§ **WORK REQUIRED**
Type out the entries below again, character for character.

§ **ENTRIES SUPPLIED**
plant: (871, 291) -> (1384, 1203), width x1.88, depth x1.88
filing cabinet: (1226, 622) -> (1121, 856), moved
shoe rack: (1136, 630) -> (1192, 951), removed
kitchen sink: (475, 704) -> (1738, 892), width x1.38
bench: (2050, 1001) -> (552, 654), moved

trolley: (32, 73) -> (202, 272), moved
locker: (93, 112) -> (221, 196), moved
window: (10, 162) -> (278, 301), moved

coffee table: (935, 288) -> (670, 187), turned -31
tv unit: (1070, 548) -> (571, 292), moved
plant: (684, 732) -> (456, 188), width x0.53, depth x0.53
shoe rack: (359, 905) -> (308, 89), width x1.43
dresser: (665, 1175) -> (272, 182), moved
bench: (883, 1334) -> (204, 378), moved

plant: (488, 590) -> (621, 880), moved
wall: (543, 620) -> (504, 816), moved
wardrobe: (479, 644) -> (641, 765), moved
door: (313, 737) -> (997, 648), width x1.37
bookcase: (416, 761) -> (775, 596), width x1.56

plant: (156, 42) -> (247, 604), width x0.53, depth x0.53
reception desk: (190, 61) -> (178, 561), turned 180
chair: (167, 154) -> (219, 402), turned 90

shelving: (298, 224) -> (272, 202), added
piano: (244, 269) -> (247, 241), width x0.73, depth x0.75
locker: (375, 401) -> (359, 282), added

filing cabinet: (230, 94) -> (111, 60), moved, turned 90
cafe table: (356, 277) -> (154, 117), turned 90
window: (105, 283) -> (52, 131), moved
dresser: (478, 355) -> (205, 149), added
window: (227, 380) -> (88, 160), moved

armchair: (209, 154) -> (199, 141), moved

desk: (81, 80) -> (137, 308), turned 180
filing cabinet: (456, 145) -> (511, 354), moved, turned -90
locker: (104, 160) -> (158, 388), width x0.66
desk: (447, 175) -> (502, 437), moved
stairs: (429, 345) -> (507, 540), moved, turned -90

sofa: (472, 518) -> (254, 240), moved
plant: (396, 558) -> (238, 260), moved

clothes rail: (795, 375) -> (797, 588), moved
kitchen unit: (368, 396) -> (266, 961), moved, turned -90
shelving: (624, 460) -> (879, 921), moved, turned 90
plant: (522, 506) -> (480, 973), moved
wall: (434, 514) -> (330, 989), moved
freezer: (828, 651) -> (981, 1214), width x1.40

§ **ANSWER TO THIS EXERCISE**
plant: (871, 291) -> (1384, 1203), width x1.88, depth x1.88
filing cabinet: (1226, 622) -> (1121, 856), moved
shoe rack: (1136, 630) -> (1192, 951), removed
kitchen sink: (475, 704) -> (1738, 892), width x1.38
bench: (2050, 1001) -> (552, 654), moved

trolley: (32, 73) -> (202, 272), moved
locker: (93, 112) -> (221, 196), moved
window: (10, 162) -> (278, 301), moved

coffee table: (935, 288) -> (670, 187), turned -31
tv unit: (1070, 548) -> (571, 292), moved
plant: (684, 732) -> (456, 188), width x0.53, depth x0.53
shoe rack: (359, 905) -> (308, 89), width x1.43
dresser: (665, 1175) -> (272, 182), moved
bench: (883, 1334) -> (204, 378), moved

plant: (488, 590) -> (621, 880), moved
wall: (543, 620) -> (504, 816), moved
wardrobe: (479, 644) -> (641, 765), moved
door: (313, 737) -> (997, 648), width x1.37
bookcase: (416, 761) -> (775, 596), width x1.56

plant: (156, 42) -> (247, 604), width x0.53, depth x0.53
reception desk: (190, 61) -> (178, 561), turned 180
chair: (167, 154) -> (219, 402), turned 90

shelving: (298, 224) -> (272, 202), added
piano: (244, 269) -> (247, 241), width x0.73, depth x0.75
locker: (375, 401) -> (359, 282), added

filing cabinet: (230, 94) -> (111, 60), moved, turned 90
cafe table: (356, 277) -> (154, 117), turned 90
window: (105, 283) -> (52, 131), moved
dresser: (478, 355) -> (205, 149), added
window: (227, 380) -> (88, 160), moved

armchair: (209, 154) -> (199, 141), moved

desk: (81, 80) -> (137, 308), turned 180
filing cabinet: (456, 145) -> (511, 354), moved, turned -90
locker: (104, 160) -> (158, 388), width x0.66
desk: (447, 175) -> (502, 437), moved
stairs: (429, 345) -> (507, 540), moved, turned -90

sofa: (472, 518) -> (254, 240), moved
plant: (396, 558) -> (238, 260), moved

clothes rail: (795, 375) -> (797, 588), moved
kitchen unit: (368, 396) -> (266, 961), moved, turned -90
shelving: (624, 460) -> (879, 921), moved, turned 90
plant: (522, 506) -> (480, 973), moved
wall: (434, 514) -> (330, 989), moved
freezer: (828, 651) -> (981, 1214), width x1.40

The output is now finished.